TASK DETAILS: Quote each record exactly, please, leaving none out.

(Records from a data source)
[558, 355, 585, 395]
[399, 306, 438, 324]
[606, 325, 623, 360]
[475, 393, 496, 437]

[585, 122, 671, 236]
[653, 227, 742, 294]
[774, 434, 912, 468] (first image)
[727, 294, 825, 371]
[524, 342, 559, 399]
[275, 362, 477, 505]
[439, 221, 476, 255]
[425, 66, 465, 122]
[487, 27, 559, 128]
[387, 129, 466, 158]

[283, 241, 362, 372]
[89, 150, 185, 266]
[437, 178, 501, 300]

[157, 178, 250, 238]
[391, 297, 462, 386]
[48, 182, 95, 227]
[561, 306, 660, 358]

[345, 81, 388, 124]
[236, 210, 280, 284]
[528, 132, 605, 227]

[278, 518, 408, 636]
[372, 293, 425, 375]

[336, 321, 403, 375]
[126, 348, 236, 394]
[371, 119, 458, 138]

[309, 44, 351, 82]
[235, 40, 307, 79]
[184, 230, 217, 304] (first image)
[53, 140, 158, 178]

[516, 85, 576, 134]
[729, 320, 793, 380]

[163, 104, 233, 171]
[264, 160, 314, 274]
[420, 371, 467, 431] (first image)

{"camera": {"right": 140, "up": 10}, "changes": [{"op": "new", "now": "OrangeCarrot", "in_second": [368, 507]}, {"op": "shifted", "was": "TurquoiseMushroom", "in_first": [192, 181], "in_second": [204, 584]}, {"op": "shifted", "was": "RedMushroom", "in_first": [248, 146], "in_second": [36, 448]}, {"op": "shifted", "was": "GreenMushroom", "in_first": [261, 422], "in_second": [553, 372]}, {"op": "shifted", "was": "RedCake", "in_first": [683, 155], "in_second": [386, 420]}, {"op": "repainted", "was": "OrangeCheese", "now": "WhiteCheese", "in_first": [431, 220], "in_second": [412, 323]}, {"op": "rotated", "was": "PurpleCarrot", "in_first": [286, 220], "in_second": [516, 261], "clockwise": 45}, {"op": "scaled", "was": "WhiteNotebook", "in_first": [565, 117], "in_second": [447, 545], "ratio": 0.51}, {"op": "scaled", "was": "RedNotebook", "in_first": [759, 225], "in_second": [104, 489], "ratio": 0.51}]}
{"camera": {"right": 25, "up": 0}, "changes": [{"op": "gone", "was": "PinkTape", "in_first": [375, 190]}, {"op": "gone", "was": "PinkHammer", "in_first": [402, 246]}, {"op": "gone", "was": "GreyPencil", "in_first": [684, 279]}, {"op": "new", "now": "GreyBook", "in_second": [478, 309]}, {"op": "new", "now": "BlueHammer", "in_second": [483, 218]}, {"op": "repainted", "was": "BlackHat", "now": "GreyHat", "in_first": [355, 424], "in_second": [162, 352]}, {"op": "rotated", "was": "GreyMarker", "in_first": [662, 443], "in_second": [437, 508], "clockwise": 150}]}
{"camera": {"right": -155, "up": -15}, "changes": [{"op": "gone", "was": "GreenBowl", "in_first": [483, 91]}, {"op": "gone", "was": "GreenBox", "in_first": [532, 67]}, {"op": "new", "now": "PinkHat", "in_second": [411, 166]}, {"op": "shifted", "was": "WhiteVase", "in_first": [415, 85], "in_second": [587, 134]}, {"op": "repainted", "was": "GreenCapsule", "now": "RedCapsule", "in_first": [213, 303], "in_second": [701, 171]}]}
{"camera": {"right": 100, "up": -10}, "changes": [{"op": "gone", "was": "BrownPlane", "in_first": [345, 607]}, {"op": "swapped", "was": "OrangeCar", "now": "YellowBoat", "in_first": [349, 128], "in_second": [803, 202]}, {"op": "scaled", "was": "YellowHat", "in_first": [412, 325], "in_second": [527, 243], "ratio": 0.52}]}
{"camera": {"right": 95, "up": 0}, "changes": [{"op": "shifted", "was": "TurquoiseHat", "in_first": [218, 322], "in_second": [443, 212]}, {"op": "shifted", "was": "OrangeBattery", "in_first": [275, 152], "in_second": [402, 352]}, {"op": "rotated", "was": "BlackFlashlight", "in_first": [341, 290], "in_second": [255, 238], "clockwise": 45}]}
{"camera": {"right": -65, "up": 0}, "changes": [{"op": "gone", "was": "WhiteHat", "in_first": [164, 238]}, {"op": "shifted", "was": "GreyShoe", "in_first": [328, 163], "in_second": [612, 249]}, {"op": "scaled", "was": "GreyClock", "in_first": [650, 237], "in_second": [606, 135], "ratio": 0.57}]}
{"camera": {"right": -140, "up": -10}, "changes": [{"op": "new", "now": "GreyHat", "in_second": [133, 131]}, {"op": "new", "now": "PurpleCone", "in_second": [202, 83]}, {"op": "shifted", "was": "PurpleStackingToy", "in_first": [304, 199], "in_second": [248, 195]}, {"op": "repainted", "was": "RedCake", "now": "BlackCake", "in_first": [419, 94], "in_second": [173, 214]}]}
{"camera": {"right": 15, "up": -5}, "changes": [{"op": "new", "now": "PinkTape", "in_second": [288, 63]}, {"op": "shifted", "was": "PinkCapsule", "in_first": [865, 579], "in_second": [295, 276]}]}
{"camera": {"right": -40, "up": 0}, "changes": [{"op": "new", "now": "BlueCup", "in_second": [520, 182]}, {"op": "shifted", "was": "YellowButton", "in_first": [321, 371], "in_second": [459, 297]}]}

TASK RESPONSE:
[558, 355, 585, 395]
[399, 306, 438, 324]
[606, 325, 623, 360]
[475, 393, 496, 437]

[585, 122, 671, 236]
[653, 227, 742, 294]
[774, 434, 912, 468] (first image)
[727, 294, 825, 371]
[524, 342, 559, 399]
[275, 362, 477, 505]
[439, 221, 476, 255]
[425, 66, 465, 122]
[487, 27, 559, 128]
[387, 129, 466, 158]

[283, 241, 362, 372]
[89, 150, 185, 266]
[437, 178, 501, 300]

[157, 178, 250, 238]
[391, 297, 462, 386]
[48, 182, 95, 227]
[561, 306, 660, 358]

[345, 81, 388, 124]
[236, 210, 280, 284]
[528, 132, 605, 227]

[278, 518, 408, 636]
[372, 293, 425, 375]

[336, 321, 403, 375]
[126, 348, 236, 394]
[371, 119, 458, 138]

[309, 44, 351, 82]
[235, 40, 307, 79]
[184, 230, 217, 304] (first image)
[53, 140, 158, 178]

[516, 85, 576, 134]
[729, 320, 793, 380]

[163, 104, 233, 171]
[264, 160, 314, 274]
[420, 371, 467, 431] (first image)

{"camera": {"right": 140, "up": 10}, "changes": [{"op": "new", "now": "OrangeCarrot", "in_second": [368, 507]}, {"op": "shifted", "was": "TurquoiseMushroom", "in_first": [192, 181], "in_second": [204, 584]}, {"op": "shifted", "was": "RedMushroom", "in_first": [248, 146], "in_second": [36, 448]}, {"op": "shifted", "was": "GreenMushroom", "in_first": [261, 422], "in_second": [553, 372]}, {"op": "shifted", "was": "RedCake", "in_first": [683, 155], "in_second": [386, 420]}, {"op": "repainted", "was": "OrangeCheese", "now": "WhiteCheese", "in_first": [431, 220], "in_second": [412, 323]}, {"op": "rotated", "was": "PurpleCarrot", "in_first": [286, 220], "in_second": [516, 261], "clockwise": 45}, {"op": "scaled", "was": "WhiteNotebook", "in_first": [565, 117], "in_second": [447, 545], "ratio": 0.51}, {"op": "scaled", "was": "RedNotebook", "in_first": [759, 225], "in_second": [104, 489], "ratio": 0.51}]}
{"camera": {"right": 25, "up": 0}, "changes": [{"op": "gone", "was": "PinkTape", "in_first": [375, 190]}, {"op": "gone", "was": "PinkHammer", "in_first": [402, 246]}, {"op": "gone", "was": "GreyPencil", "in_first": [684, 279]}, {"op": "new", "now": "GreyBook", "in_second": [478, 309]}, {"op": "new", "now": "BlueHammer", "in_second": [483, 218]}, {"op": "repainted", "was": "BlackHat", "now": "GreyHat", "in_first": [355, 424], "in_second": [162, 352]}, {"op": "rotated", "was": "GreyMarker", "in_first": [662, 443], "in_second": [437, 508], "clockwise": 150}]}
{"camera": {"right": -155, "up": -15}, "changes": [{"op": "gone", "was": "GreenBowl", "in_first": [483, 91]}, {"op": "gone", "was": "GreenBox", "in_first": [532, 67]}, {"op": "new", "now": "PinkHat", "in_second": [411, 166]}, {"op": "shifted", "was": "WhiteVase", "in_first": [415, 85], "in_second": [587, 134]}, {"op": "repainted", "was": "GreenCapsule", "now": "RedCapsule", "in_first": [213, 303], "in_second": [701, 171]}]}
{"camera": {"right": 100, "up": -10}, "changes": [{"op": "gone", "was": "BrownPlane", "in_first": [345, 607]}, {"op": "swapped", "was": "OrangeCar", "now": "YellowBoat", "in_first": [349, 128], "in_second": [803, 202]}, {"op": "scaled", "was": "YellowHat", "in_first": [412, 325], "in_second": [527, 243], "ratio": 0.52}]}
{"camera": {"right": 95, "up": 0}, "changes": [{"op": "shifted", "was": "TurquoiseHat", "in_first": [218, 322], "in_second": [443, 212]}, {"op": "shifted", "was": "OrangeBattery", "in_first": [275, 152], "in_second": [402, 352]}, {"op": "rotated", "was": "BlackFlashlight", "in_first": [341, 290], "in_second": [255, 238], "clockwise": 45}]}
{"camera": {"right": -65, "up": 0}, "changes": [{"op": "gone", "was": "WhiteHat", "in_first": [164, 238]}, {"op": "shifted", "was": "GreyShoe", "in_first": [328, 163], "in_second": [612, 249]}, {"op": "scaled", "was": "GreyClock", "in_first": [650, 237], "in_second": [606, 135], "ratio": 0.57}]}
{"camera": {"right": -140, "up": -10}, "changes": [{"op": "new", "now": "GreyHat", "in_second": [133, 131]}, {"op": "new", "now": "PurpleCone", "in_second": [202, 83]}, {"op": "shifted", "was": "PurpleStackingToy", "in_first": [304, 199], "in_second": [248, 195]}, {"op": "repainted", "was": "RedCake", "now": "BlackCake", "in_first": [419, 94], "in_second": [173, 214]}]}
{"camera": {"right": 15, "up": -5}, "changes": [{"op": "new", "now": "PinkTape", "in_second": [288, 63]}, {"op": "shifted", "was": "PinkCapsule", "in_first": [865, 579], "in_second": [295, 276]}]}
{"camera": {"right": -40, "up": 0}, "changes": [{"op": "new", "now": "BlueCup", "in_second": [520, 182]}, {"op": "shifted", "was": "YellowButton", "in_first": [321, 371], "in_second": [459, 297]}]}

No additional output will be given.